## MATERIAL SHOWN
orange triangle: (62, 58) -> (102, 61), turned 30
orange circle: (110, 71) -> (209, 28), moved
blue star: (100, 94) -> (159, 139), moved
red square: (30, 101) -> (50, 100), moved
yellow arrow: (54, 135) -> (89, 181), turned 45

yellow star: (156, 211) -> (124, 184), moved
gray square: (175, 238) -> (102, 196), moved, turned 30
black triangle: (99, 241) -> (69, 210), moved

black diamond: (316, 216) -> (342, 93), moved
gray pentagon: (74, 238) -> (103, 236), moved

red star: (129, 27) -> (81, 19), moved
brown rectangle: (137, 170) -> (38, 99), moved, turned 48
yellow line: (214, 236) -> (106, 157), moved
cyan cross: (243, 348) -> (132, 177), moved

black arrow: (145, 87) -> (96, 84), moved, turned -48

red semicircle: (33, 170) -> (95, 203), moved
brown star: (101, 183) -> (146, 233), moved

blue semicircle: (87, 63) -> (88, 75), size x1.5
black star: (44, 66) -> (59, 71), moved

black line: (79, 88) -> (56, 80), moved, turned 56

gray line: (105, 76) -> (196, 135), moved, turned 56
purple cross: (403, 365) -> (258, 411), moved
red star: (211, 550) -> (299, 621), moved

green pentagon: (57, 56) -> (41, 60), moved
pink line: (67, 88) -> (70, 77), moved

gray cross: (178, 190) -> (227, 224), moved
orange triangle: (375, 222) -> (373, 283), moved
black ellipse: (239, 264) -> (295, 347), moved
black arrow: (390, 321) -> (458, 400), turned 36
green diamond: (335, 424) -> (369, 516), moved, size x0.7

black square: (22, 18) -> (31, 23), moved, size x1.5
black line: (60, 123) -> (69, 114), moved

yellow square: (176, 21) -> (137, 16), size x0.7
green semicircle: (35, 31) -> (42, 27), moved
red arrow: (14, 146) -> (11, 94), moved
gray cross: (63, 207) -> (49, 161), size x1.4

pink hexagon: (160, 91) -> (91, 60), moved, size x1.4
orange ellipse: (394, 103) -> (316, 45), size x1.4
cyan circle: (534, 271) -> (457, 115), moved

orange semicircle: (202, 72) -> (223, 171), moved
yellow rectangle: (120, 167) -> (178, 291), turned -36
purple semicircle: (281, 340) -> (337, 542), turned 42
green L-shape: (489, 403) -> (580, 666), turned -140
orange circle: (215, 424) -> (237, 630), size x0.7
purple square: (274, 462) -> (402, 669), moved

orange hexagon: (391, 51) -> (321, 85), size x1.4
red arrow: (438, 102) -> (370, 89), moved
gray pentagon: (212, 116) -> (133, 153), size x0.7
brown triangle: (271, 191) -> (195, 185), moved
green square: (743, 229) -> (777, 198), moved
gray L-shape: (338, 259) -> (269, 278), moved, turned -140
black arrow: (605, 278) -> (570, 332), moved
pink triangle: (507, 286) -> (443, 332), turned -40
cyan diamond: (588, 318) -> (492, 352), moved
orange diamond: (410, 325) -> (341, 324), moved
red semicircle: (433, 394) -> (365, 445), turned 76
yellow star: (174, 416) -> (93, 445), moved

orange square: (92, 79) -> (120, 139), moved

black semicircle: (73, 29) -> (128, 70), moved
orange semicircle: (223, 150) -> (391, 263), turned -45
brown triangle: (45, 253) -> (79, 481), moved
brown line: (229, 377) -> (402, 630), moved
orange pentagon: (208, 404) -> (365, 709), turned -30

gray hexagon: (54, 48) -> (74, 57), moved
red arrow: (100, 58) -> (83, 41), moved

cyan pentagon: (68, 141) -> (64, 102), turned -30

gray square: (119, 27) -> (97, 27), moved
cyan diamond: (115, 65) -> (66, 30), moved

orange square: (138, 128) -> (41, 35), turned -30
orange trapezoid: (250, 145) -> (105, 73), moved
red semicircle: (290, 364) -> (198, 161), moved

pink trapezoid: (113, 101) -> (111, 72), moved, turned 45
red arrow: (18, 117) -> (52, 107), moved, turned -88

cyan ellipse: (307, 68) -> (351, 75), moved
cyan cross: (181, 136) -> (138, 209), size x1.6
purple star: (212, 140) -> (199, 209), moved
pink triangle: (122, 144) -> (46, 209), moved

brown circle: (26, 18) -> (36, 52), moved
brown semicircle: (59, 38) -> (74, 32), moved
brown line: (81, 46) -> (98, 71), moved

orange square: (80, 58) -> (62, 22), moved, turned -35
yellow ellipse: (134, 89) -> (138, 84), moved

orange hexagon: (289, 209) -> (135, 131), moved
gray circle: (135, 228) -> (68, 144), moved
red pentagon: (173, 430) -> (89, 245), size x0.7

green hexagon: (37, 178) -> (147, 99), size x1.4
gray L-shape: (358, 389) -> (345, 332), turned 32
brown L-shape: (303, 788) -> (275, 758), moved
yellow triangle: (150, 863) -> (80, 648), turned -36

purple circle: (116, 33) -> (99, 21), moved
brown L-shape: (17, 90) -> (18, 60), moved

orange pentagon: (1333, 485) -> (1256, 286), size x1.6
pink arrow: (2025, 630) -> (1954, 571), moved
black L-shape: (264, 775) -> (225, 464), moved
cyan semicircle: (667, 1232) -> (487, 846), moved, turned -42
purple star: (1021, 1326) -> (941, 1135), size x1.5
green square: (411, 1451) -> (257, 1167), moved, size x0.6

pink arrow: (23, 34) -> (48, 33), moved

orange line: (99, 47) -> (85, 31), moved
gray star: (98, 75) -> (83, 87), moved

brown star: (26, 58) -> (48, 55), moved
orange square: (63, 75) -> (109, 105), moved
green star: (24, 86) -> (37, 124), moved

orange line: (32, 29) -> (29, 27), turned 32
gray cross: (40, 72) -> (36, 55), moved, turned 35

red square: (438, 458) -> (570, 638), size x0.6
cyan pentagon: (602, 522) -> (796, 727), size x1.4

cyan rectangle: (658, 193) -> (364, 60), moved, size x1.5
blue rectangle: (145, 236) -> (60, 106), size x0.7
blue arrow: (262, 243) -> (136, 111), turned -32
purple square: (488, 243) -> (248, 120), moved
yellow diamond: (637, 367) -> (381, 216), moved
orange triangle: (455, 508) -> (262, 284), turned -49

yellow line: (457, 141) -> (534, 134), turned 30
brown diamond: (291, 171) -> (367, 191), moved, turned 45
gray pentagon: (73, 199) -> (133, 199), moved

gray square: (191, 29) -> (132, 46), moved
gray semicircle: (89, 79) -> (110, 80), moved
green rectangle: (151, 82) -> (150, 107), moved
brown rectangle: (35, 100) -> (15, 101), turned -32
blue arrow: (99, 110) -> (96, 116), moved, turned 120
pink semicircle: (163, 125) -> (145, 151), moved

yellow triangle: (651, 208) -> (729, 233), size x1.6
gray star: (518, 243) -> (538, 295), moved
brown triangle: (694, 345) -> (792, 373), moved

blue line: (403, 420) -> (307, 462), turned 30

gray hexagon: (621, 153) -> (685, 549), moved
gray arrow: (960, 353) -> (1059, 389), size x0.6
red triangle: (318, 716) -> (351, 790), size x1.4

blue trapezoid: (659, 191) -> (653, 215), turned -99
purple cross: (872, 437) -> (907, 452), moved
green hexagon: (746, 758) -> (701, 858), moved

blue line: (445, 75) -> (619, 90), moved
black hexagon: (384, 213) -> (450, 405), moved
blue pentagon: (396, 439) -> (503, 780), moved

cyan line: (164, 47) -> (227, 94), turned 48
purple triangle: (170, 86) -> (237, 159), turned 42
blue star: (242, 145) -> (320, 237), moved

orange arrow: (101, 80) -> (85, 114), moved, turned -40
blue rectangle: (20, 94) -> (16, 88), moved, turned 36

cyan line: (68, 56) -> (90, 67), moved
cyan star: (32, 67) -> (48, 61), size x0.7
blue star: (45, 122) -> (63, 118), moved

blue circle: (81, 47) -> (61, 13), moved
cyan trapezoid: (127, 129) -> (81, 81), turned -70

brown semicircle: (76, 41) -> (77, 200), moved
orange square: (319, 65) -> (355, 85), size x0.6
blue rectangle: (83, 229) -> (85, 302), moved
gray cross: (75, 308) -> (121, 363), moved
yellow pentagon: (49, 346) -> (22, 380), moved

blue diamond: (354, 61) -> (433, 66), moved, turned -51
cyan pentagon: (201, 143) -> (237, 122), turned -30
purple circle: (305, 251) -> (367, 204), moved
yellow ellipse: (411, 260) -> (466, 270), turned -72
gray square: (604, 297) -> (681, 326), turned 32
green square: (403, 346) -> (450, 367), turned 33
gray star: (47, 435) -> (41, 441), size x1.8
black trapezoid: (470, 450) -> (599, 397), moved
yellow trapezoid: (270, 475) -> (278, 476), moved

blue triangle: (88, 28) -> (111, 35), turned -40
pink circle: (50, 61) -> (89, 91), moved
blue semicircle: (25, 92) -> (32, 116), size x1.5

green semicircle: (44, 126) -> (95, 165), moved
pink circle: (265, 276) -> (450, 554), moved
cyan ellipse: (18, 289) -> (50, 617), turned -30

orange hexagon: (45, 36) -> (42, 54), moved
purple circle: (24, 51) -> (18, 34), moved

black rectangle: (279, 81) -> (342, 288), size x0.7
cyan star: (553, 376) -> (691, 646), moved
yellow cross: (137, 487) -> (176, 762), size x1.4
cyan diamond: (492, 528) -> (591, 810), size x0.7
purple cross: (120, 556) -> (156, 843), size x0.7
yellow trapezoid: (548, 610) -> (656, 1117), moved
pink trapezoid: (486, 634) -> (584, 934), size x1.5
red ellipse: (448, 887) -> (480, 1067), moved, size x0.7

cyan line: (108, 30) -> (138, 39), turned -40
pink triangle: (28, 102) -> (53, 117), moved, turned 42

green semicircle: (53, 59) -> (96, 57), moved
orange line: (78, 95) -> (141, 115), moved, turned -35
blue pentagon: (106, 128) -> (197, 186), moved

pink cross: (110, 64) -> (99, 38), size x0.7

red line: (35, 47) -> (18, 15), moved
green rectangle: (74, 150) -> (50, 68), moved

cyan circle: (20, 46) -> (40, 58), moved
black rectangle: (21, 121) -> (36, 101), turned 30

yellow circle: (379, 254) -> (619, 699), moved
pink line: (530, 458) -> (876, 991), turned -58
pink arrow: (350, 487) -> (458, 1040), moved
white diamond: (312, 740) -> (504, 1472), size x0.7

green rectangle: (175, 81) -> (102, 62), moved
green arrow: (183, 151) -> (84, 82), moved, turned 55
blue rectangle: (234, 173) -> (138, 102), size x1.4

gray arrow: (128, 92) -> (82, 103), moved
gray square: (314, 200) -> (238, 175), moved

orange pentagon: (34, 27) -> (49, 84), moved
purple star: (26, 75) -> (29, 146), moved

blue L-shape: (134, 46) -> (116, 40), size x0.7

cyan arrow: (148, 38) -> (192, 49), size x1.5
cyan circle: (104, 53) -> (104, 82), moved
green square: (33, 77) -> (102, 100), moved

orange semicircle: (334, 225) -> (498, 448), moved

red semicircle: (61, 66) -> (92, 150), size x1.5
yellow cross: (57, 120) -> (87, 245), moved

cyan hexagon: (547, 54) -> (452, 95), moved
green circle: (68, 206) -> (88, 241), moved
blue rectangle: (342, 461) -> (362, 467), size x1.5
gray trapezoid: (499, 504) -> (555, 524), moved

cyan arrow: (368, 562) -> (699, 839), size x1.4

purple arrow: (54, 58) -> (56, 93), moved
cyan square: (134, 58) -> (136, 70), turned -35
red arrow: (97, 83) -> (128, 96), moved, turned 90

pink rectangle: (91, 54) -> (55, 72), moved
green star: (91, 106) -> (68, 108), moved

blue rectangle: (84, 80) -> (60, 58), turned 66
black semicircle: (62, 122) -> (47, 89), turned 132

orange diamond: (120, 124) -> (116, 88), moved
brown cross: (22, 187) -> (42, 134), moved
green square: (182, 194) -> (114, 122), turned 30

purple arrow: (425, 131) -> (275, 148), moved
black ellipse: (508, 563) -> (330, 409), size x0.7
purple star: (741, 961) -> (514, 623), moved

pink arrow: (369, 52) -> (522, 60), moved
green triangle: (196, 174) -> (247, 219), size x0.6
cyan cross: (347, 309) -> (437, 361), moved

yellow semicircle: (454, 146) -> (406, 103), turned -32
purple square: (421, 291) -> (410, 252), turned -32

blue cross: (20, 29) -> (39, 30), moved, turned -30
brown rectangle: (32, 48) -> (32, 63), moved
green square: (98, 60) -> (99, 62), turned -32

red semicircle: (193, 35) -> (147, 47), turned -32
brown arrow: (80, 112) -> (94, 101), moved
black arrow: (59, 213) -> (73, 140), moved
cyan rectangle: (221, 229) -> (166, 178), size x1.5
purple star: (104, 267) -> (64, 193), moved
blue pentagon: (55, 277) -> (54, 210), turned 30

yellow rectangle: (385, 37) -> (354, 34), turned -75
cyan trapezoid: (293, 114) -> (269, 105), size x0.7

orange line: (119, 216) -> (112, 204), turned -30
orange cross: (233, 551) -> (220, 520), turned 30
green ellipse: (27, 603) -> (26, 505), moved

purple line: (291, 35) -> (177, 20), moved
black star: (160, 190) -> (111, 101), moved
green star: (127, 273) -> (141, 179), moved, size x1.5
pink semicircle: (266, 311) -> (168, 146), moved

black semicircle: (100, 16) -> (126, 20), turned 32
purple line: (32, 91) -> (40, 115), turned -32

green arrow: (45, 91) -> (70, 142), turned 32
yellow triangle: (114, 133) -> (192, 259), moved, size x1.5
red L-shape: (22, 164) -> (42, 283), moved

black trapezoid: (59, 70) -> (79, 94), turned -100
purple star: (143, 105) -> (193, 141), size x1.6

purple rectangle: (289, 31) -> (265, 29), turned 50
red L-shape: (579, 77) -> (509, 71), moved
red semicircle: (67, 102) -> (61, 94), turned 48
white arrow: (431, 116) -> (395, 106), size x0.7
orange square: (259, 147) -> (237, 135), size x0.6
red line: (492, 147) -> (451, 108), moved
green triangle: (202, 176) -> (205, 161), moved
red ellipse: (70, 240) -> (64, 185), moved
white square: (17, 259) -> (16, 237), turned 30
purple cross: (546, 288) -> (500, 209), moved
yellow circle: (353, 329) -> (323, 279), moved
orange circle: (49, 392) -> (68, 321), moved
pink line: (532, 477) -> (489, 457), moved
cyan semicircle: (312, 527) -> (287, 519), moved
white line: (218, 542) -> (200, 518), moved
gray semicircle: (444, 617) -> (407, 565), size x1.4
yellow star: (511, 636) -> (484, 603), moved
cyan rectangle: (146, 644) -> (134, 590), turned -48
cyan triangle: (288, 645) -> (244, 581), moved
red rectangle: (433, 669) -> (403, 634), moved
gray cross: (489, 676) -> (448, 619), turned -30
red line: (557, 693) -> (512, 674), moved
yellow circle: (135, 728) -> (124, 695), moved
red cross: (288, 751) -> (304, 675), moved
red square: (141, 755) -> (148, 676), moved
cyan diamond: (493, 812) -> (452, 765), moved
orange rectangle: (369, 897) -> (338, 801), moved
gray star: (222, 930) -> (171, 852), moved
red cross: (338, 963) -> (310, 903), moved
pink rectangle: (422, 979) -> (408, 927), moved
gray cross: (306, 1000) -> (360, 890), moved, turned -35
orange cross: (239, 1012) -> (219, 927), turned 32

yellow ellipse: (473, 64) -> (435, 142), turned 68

## PROBLEM REQUIREMENTS
The expected output is exactly the lines of the listing above between the line holding "purple star: (212, 140) -> (199, 209), moved" and the line holding "black L-shape: (264, 775)", inclusive.

## SOLUTION TO THE PROBLEM
purple star: (212, 140) -> (199, 209), moved
pink triangle: (122, 144) -> (46, 209), moved

brown circle: (26, 18) -> (36, 52), moved
brown semicircle: (59, 38) -> (74, 32), moved
brown line: (81, 46) -> (98, 71), moved

orange square: (80, 58) -> (62, 22), moved, turned -35
yellow ellipse: (134, 89) -> (138, 84), moved

orange hexagon: (289, 209) -> (135, 131), moved
gray circle: (135, 228) -> (68, 144), moved
red pentagon: (173, 430) -> (89, 245), size x0.7

green hexagon: (37, 178) -> (147, 99), size x1.4
gray L-shape: (358, 389) -> (345, 332), turned 32
brown L-shape: (303, 788) -> (275, 758), moved
yellow triangle: (150, 863) -> (80, 648), turned -36

purple circle: (116, 33) -> (99, 21), moved
brown L-shape: (17, 90) -> (18, 60), moved

orange pentagon: (1333, 485) -> (1256, 286), size x1.6
pink arrow: (2025, 630) -> (1954, 571), moved
black L-shape: (264, 775) -> (225, 464), moved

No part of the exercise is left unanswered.